*** Opening Extracted data ***

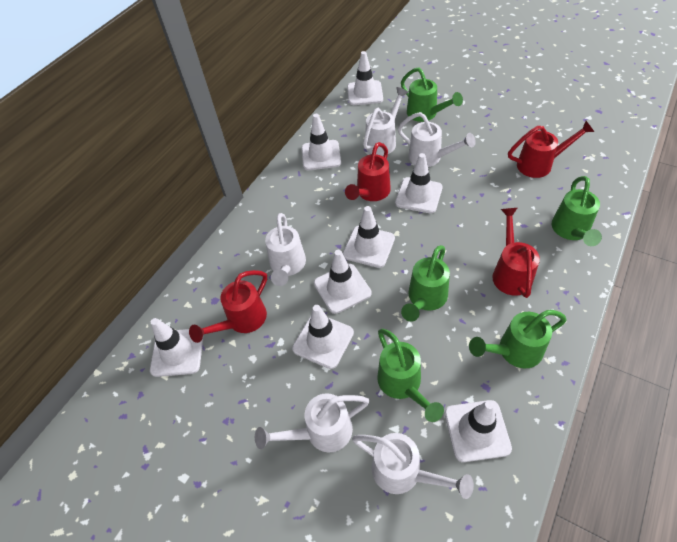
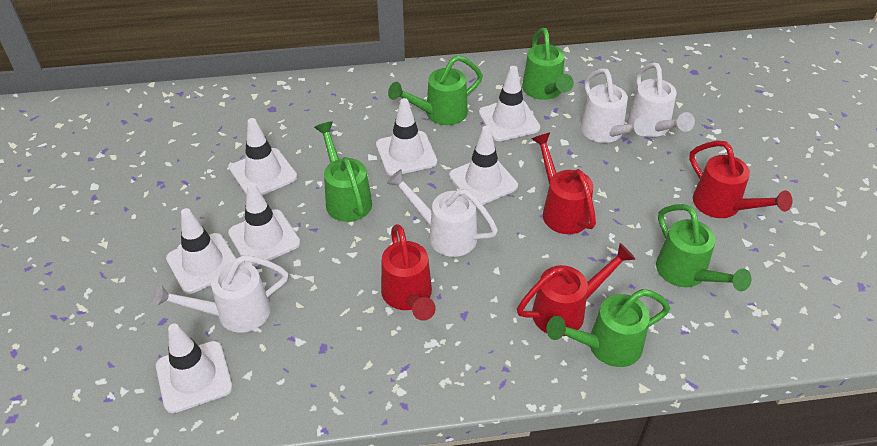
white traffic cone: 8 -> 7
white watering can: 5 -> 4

*** Closing Extracted data ***
*** Opening Extracted data ***

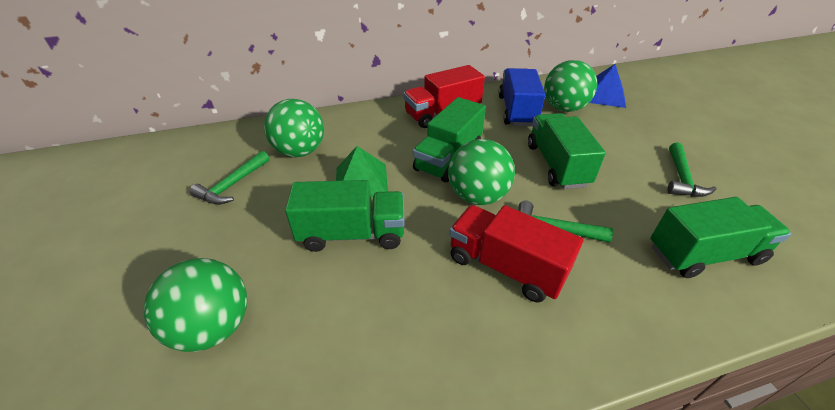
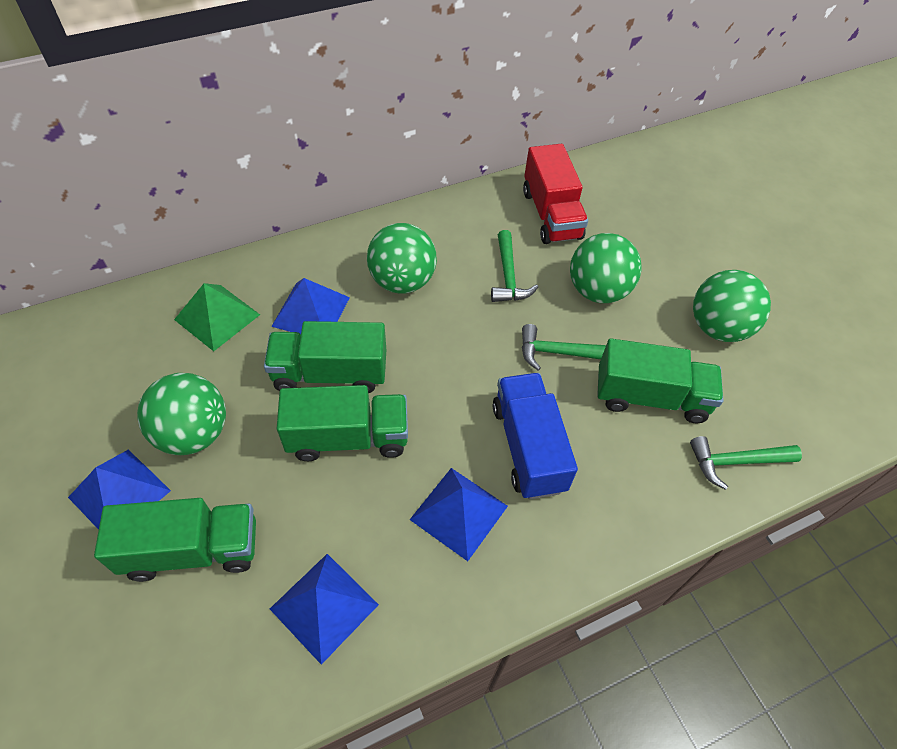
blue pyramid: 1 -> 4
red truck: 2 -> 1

*** Closing Extracted data ***

### Exercise directions
Copy each line of the records that contains the word "white".

### Final answer
white traffic cone: 8 -> 7
white watering can: 5 -> 4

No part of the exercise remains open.